§ **Image change detection data**
★ ★ ★ ★

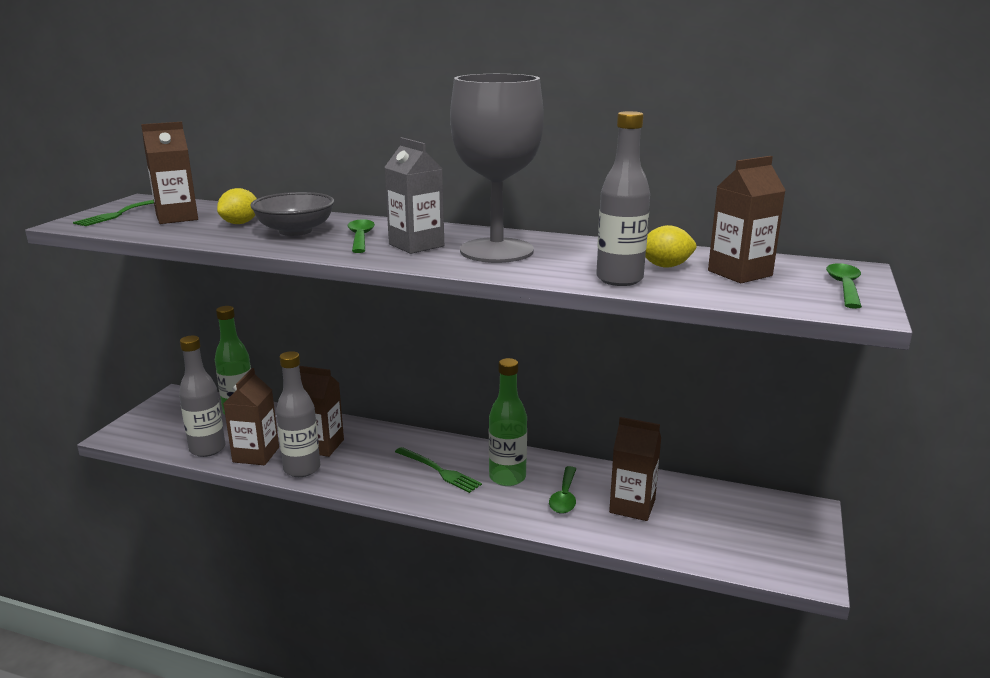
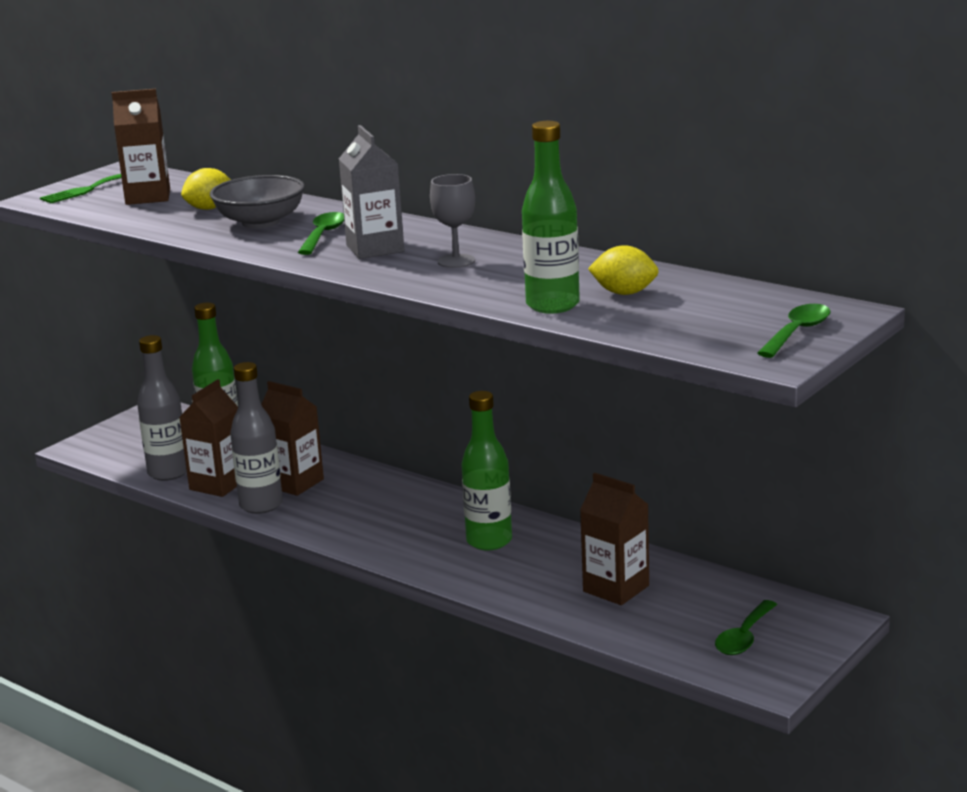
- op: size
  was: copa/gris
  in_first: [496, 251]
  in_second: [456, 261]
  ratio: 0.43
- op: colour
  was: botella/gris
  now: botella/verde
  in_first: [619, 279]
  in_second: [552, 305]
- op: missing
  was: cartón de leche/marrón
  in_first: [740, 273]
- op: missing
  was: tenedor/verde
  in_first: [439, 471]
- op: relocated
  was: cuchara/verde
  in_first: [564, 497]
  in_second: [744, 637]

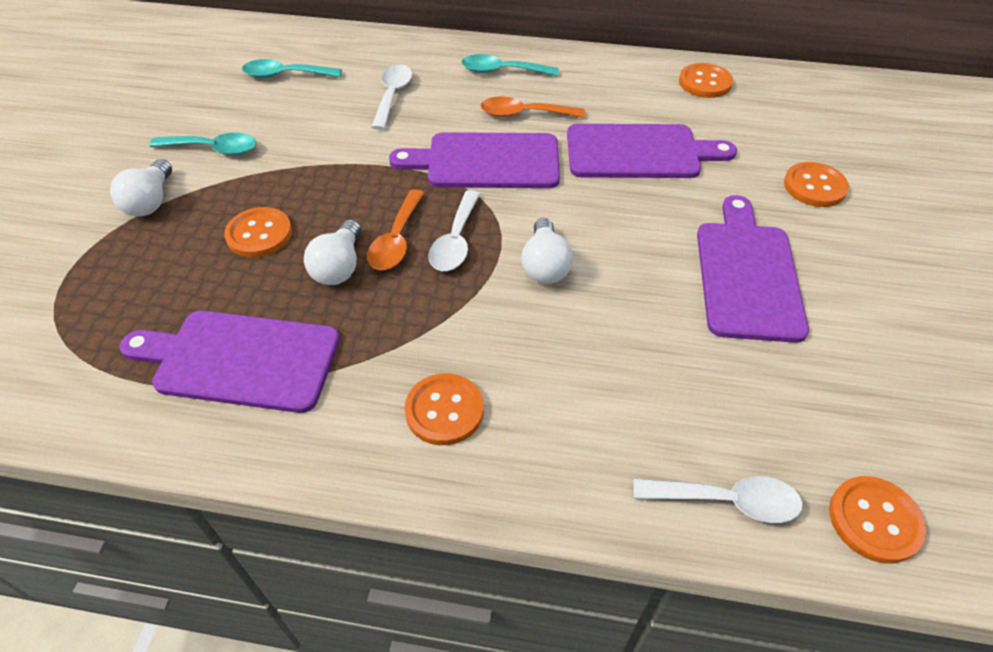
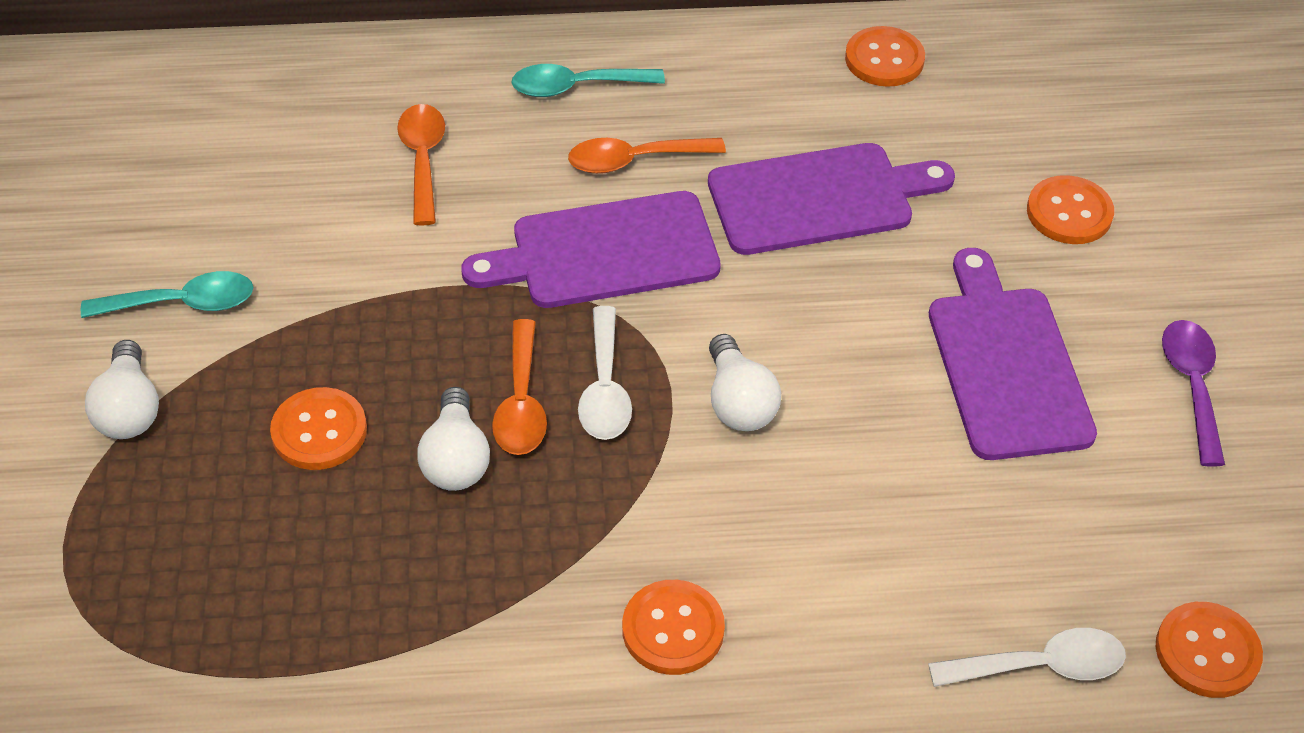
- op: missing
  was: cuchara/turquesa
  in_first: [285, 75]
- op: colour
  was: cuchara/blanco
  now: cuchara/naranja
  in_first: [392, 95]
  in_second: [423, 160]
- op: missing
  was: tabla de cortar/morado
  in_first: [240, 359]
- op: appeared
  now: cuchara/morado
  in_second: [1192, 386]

★ ★ ★ ★

§ **THE PROBLEM**
The answer is the complete set of records, copied exactly, with pictures omitted.

§ **ANSWER SPACE**
- op: size
  was: copa/gris
  in_first: [496, 251]
  in_second: [456, 261]
  ratio: 0.43
- op: colour
  was: botella/gris
  now: botella/verde
  in_first: [619, 279]
  in_second: [552, 305]
- op: missing
  was: cartón de leche/marrón
  in_first: [740, 273]
- op: missing
  was: tenedor/verde
  in_first: [439, 471]
- op: relocated
  was: cuchara/verde
  in_first: [564, 497]
  in_second: [744, 637]

- op: missing
  was: cuchara/turquesa
  in_first: [285, 75]
- op: colour
  was: cuchara/blanco
  now: cuchara/naranja
  in_first: [392, 95]
  in_second: [423, 160]
- op: missing
  was: tabla de cortar/morado
  in_first: [240, 359]
- op: appeared
  now: cuchara/morado
  in_second: [1192, 386]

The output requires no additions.